*Problem requirements*: Scan the lines below for the string "cone". Reply with how many match, and no other words.

*Working data*:
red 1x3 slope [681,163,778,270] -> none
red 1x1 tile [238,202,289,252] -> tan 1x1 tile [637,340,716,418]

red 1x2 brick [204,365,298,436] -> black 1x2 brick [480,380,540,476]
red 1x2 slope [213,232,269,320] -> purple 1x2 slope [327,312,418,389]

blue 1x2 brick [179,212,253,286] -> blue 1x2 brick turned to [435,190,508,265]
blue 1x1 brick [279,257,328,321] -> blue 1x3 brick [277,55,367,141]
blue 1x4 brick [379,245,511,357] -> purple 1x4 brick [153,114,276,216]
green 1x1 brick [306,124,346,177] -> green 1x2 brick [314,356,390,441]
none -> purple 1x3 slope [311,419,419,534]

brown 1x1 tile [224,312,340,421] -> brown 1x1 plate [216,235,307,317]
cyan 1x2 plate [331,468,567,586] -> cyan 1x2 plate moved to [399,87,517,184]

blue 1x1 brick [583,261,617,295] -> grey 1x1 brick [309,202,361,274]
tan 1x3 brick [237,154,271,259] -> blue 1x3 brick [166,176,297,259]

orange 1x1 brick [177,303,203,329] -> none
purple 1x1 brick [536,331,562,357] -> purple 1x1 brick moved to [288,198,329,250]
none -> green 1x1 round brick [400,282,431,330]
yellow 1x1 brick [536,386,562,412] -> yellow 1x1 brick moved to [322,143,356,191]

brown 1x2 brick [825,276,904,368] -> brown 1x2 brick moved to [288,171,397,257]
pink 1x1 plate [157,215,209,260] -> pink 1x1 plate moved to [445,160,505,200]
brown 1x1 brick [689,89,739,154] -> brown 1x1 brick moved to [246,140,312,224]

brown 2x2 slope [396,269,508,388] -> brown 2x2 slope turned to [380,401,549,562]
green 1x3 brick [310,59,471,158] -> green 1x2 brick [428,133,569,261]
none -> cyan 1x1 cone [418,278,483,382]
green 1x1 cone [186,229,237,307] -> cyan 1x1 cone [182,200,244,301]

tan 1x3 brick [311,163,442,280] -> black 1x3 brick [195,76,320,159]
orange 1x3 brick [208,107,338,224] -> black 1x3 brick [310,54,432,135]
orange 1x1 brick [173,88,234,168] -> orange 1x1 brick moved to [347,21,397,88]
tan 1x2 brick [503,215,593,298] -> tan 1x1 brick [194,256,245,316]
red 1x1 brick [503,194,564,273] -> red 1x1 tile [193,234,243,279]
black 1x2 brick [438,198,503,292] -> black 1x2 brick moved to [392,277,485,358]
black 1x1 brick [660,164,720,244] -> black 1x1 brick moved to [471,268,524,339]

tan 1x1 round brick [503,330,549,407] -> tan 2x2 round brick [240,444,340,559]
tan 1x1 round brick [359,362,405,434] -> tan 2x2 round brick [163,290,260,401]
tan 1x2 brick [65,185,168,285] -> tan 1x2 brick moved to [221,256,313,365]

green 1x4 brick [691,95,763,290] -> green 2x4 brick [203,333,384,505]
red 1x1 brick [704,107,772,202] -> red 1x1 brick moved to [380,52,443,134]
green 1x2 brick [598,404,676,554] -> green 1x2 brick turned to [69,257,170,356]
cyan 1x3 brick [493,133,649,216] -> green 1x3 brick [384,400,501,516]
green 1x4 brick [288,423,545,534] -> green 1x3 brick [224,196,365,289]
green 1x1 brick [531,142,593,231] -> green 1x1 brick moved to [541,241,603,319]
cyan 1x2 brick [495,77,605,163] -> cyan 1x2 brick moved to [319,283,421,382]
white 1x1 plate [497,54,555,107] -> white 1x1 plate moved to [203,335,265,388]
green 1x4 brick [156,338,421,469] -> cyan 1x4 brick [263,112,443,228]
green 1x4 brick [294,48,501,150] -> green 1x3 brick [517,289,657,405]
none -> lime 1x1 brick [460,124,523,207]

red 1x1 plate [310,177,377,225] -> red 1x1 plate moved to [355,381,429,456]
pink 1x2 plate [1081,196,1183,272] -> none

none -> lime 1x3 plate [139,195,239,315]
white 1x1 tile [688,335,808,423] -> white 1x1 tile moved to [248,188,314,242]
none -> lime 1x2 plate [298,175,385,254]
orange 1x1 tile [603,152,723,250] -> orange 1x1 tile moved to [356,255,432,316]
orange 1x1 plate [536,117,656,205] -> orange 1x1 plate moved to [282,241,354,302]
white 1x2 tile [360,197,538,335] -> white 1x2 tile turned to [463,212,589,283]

*Task output*: 2